◆ **Exercise brief**: Look below for the line that contains "grey phone: 1 -> 3", then copy it and each following line exactly, through and including the line that contains "yellow shoe: 6 -> 4".

◆ **Input data**:
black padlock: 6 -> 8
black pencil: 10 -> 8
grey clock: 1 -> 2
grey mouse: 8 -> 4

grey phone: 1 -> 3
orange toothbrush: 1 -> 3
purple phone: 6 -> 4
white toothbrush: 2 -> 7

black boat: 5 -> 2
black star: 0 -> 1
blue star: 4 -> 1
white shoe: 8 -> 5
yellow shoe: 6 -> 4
==
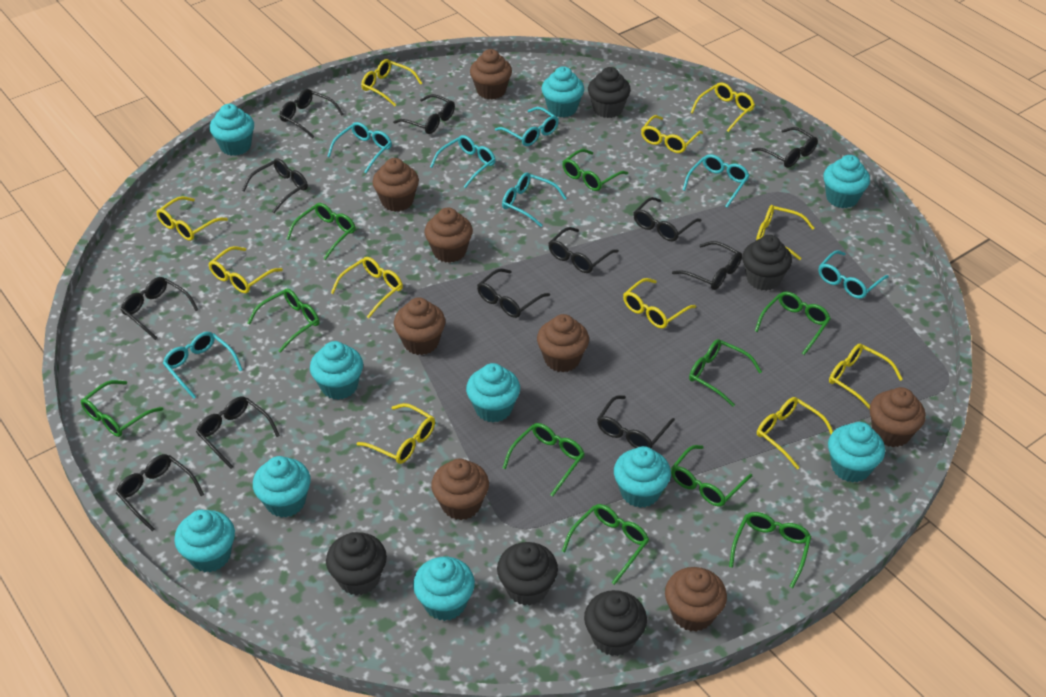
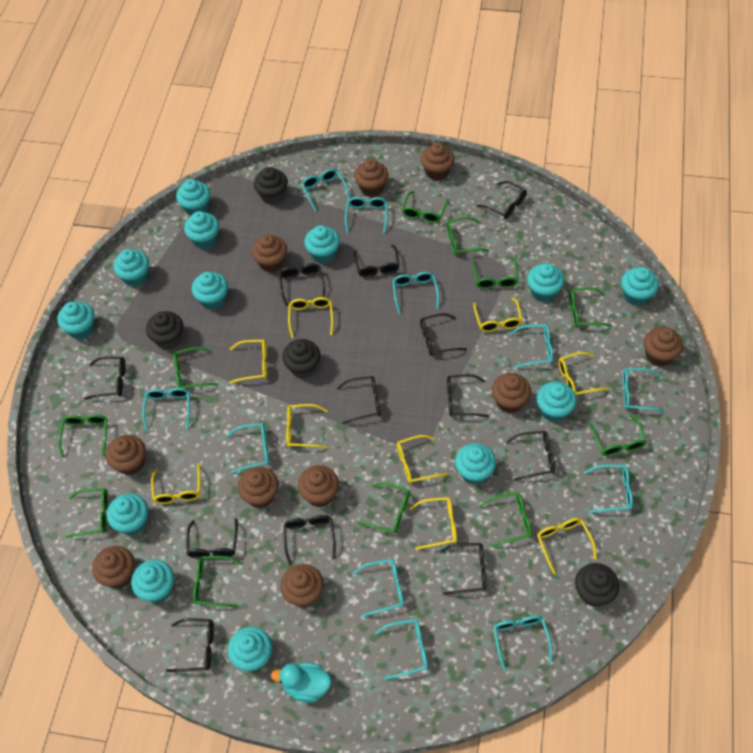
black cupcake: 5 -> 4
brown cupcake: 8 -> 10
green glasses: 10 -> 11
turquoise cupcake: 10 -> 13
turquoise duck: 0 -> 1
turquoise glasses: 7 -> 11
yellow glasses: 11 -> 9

◆ **Final answer**:
grey phone: 1 -> 3
orange toothbrush: 1 -> 3
purple phone: 6 -> 4
white toothbrush: 2 -> 7

black boat: 5 -> 2
black star: 0 -> 1
blue star: 4 -> 1
white shoe: 8 -> 5
yellow shoe: 6 -> 4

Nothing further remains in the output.